What is being asked: From the first line to the last, reproduce the records below exactly, omitting any picture.

Recorded information:
┌──

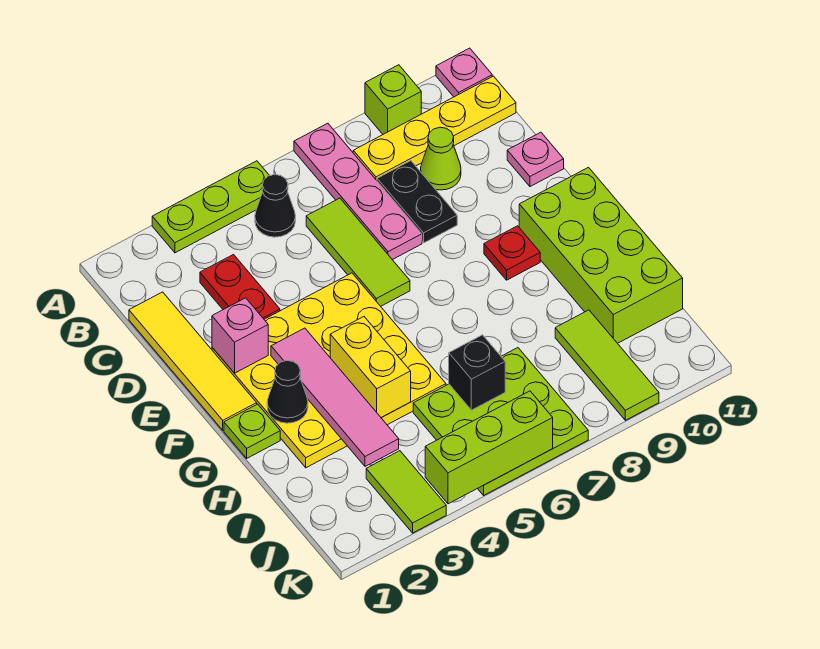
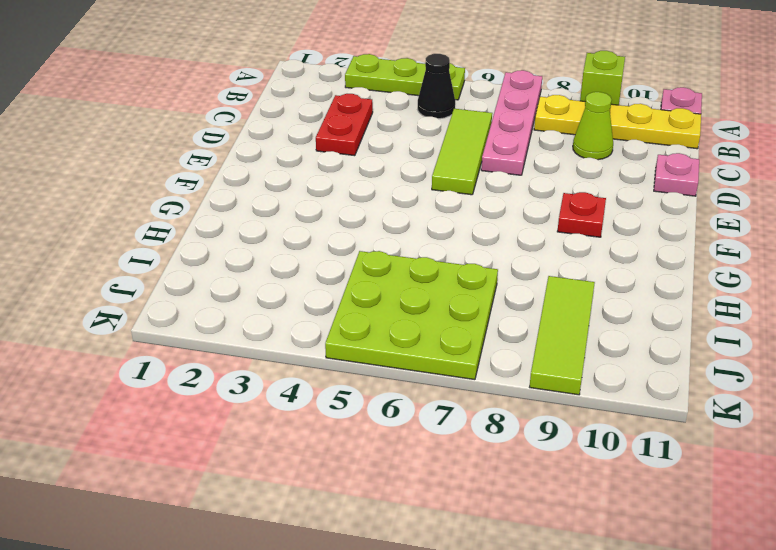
none -> yellow tile C1:F1 level 1
none -> black plate C8:D8 level 1
none -> yellow plate E2:H5 level 1

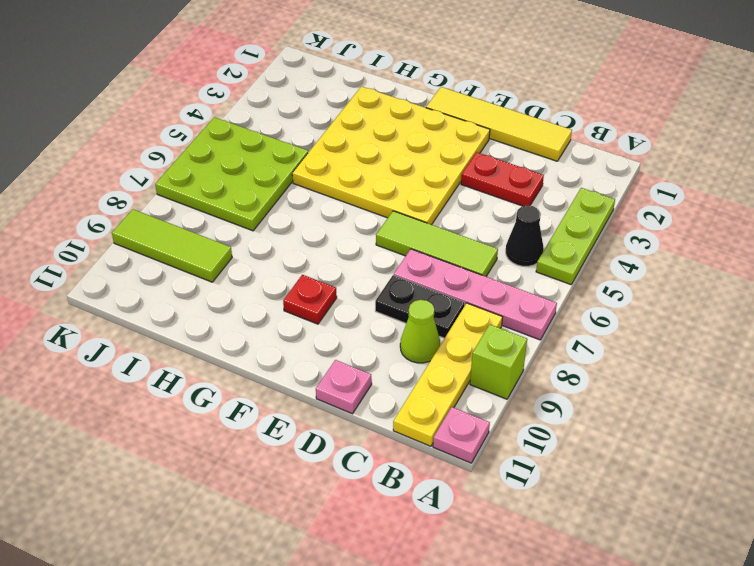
none -> lime brick F10:I11 level 1
none -> lime plate G1 level 1
none -> lime tile J3:K3 level 1

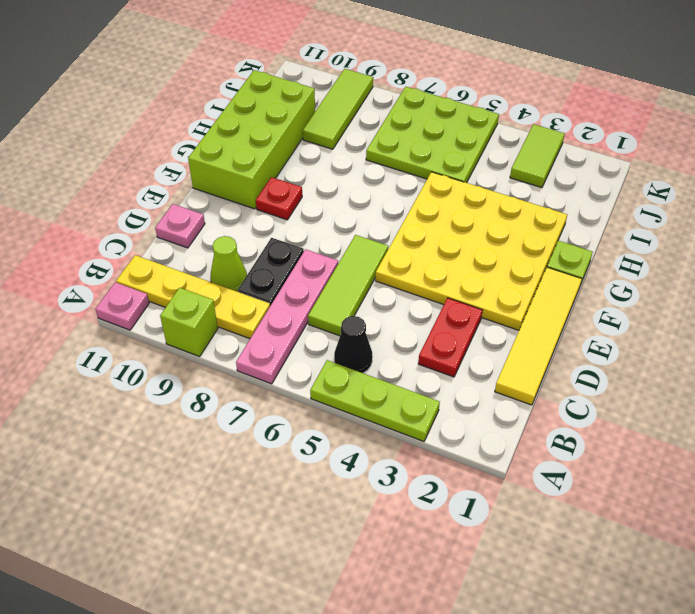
none -> pink brick E2 level 2
none -> pink tile F3:I3 level 2
none -> black cone G2 level 2

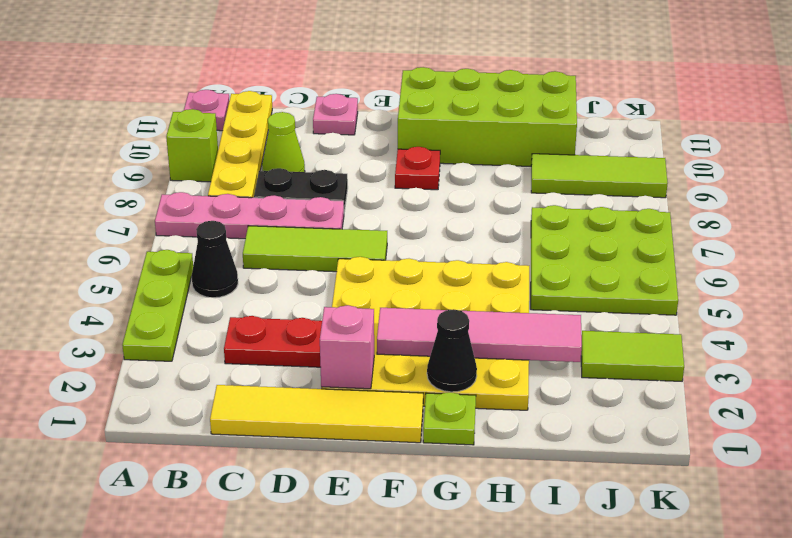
none -> yellow brick G4:H4 level 2
none -> black brick I6 level 2
none -> lime brick K4:K6 level 2

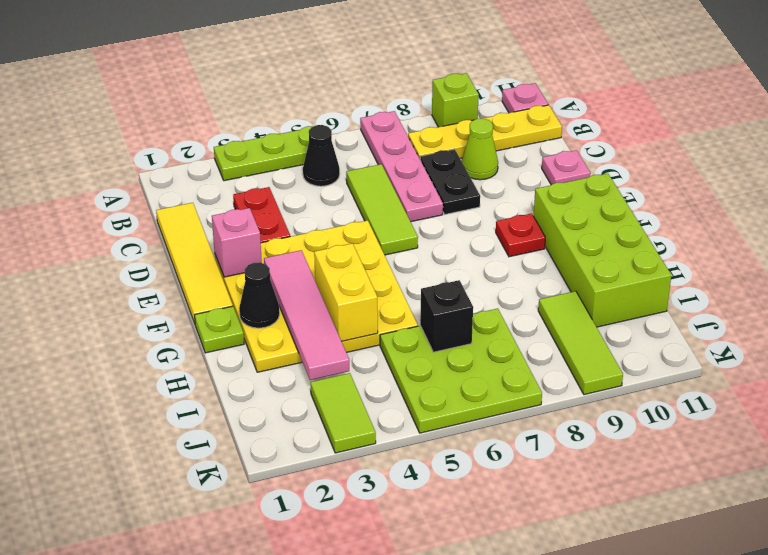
none -> lime brick K4:K6 level 2

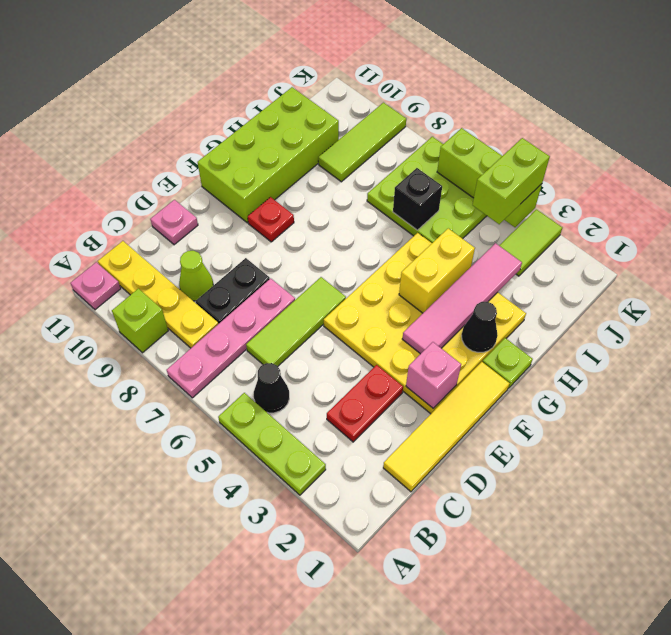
lime brick J4:K4 level 3 -> none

└──

Reply to the task:
none -> yellow tile C1:F1 level 1
none -> black plate C8:D8 level 1
none -> yellow plate E2:H5 level 1

none -> lime brick F10:I11 level 1
none -> lime plate G1 level 1
none -> lime tile J3:K3 level 1

none -> pink brick E2 level 2
none -> pink tile F3:I3 level 2
none -> black cone G2 level 2

none -> yellow brick G4:H4 level 2
none -> black brick I6 level 2
none -> lime brick K4:K6 level 2

none -> lime brick K4:K6 level 2

lime brick J4:K4 level 3 -> none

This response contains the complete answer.